GIVEN MATERIAL ::
════════════════
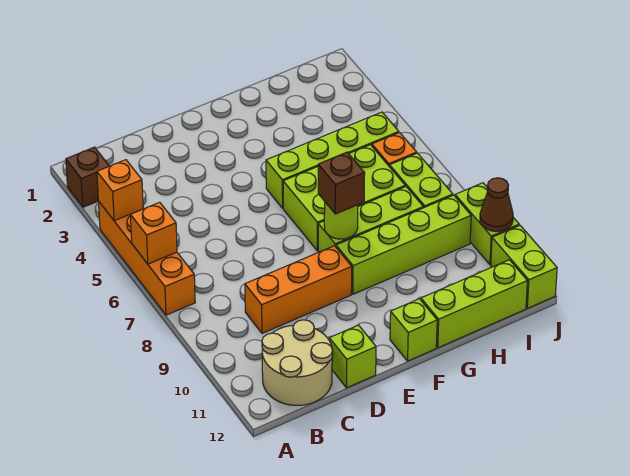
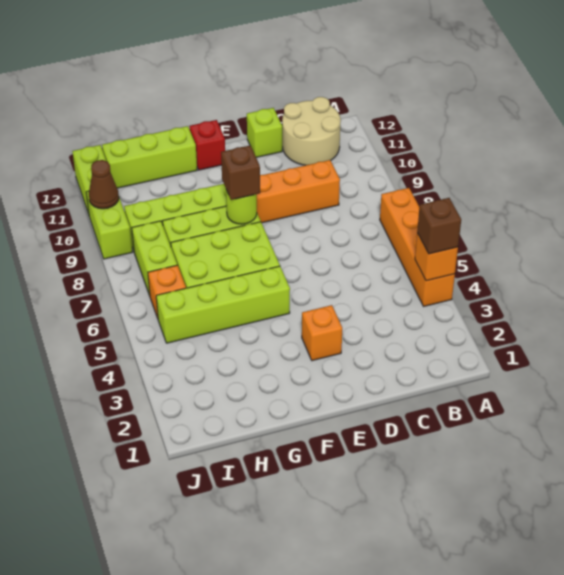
brown brick A2 level 1 -> brown brick A4 level 3
orange brick A6 level 2 -> orange brick E3 level 1
lime brick F12 level 1 -> red brick F12 level 1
════════════════
BRIEF :: Nothing but an exact copy of the data, without its images, should make up your answer.

EXERCISE ANSWER ::
brown brick A2 level 1 -> brown brick A4 level 3
orange brick A6 level 2 -> orange brick E3 level 1
lime brick F12 level 1 -> red brick F12 level 1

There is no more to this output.